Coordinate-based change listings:
BEGIN
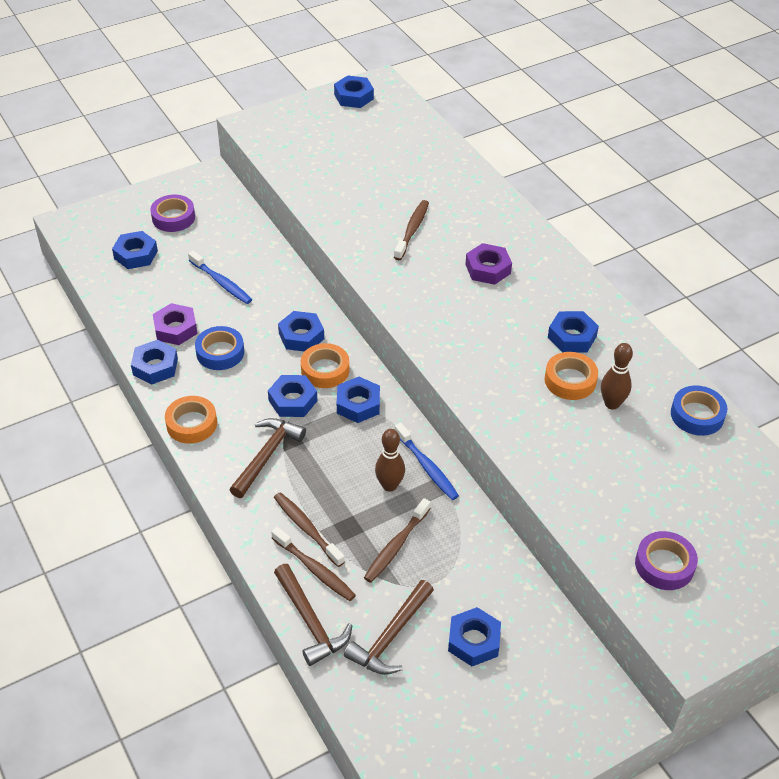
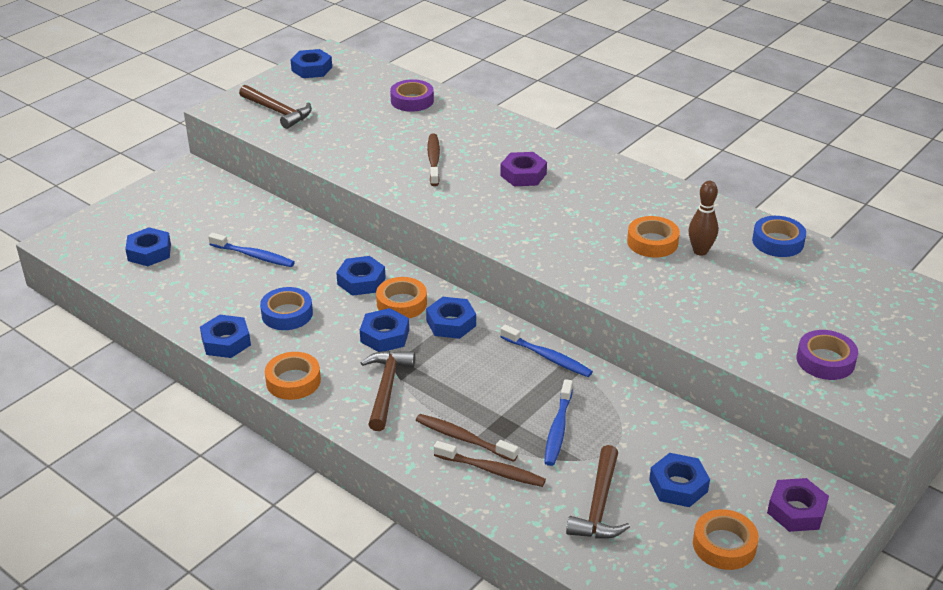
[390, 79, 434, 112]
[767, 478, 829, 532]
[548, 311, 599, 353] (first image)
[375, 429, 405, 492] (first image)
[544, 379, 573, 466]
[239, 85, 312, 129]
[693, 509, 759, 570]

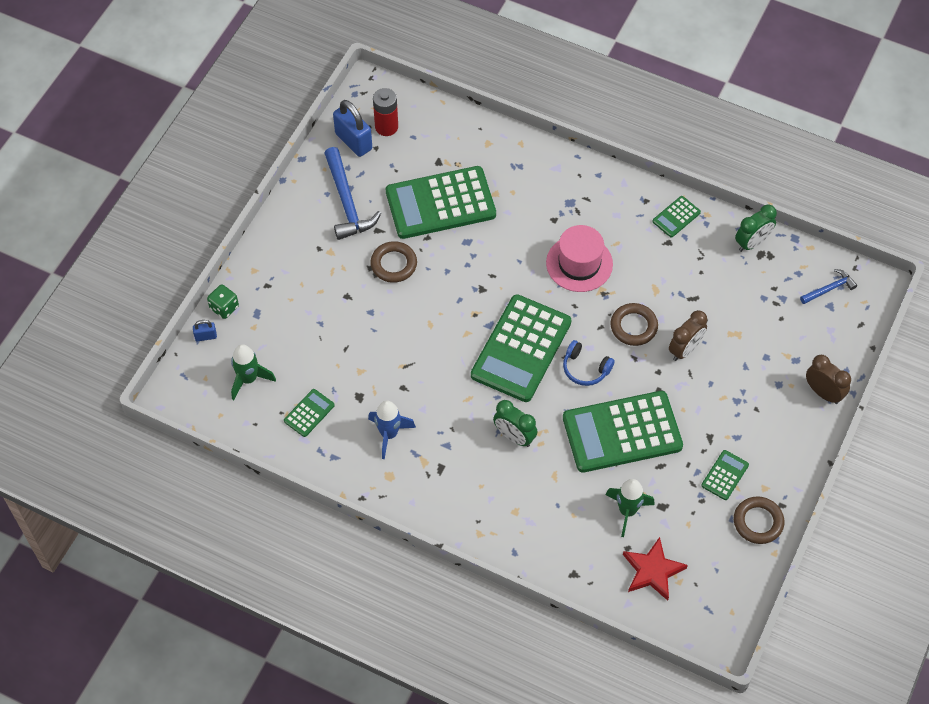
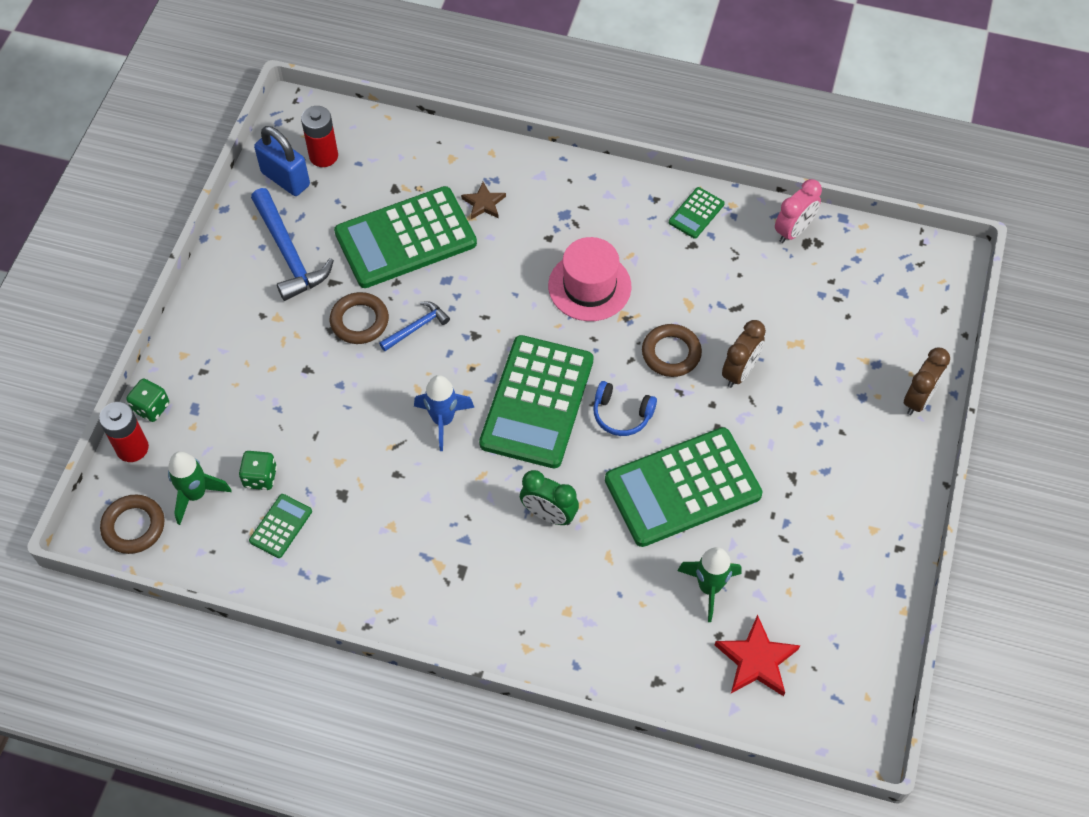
[775, 179, 822, 243]
[379, 301, 450, 351]
[99, 402, 149, 462]
[904, 348, 950, 415]
[414, 375, 474, 451]
[701, 450, 749, 500] (first image)
[100, 494, 164, 554]
[461, 182, 506, 219]
[239, 451, 277, 490]

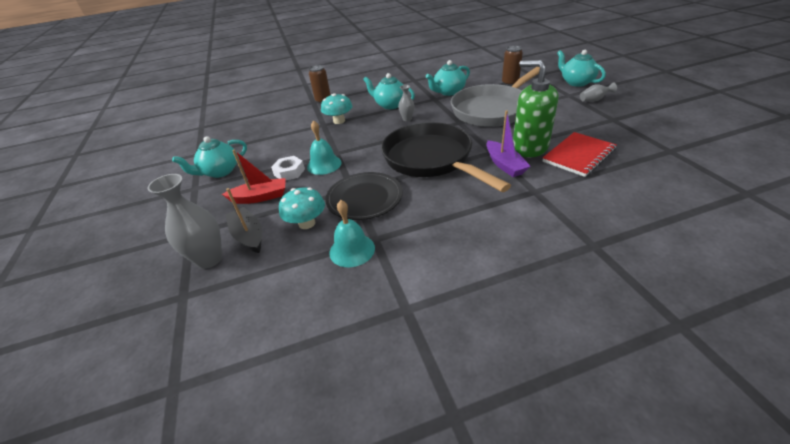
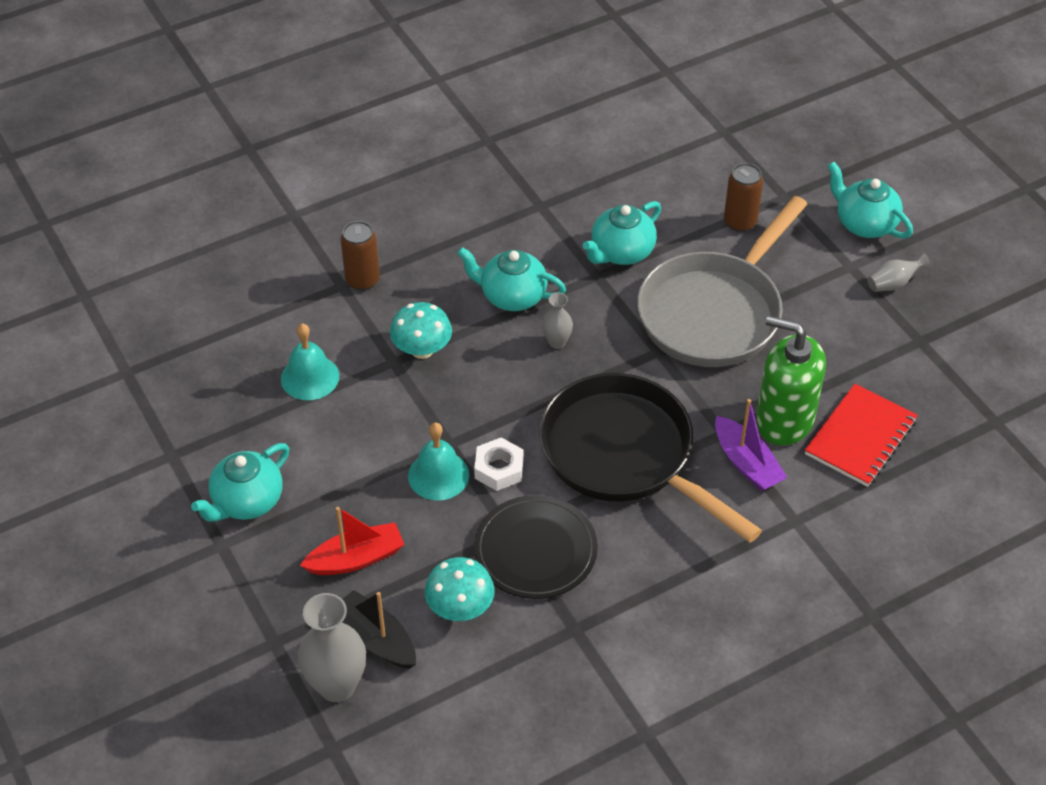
[474, 437, 523, 491]
[281, 324, 339, 400]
END
### YOUR TASK
Transcribe the records verbatim, excluding pictures.

### WRITTEN SOLUTION
[390, 79, 434, 112]
[767, 478, 829, 532]
[548, 311, 599, 353] (first image)
[375, 429, 405, 492] (first image)
[544, 379, 573, 466]
[239, 85, 312, 129]
[693, 509, 759, 570]

[775, 179, 822, 243]
[379, 301, 450, 351]
[99, 402, 149, 462]
[904, 348, 950, 415]
[414, 375, 474, 451]
[701, 450, 749, 500] (first image)
[100, 494, 164, 554]
[461, 182, 506, 219]
[239, 451, 277, 490]

[474, 437, 523, 491]
[281, 324, 339, 400]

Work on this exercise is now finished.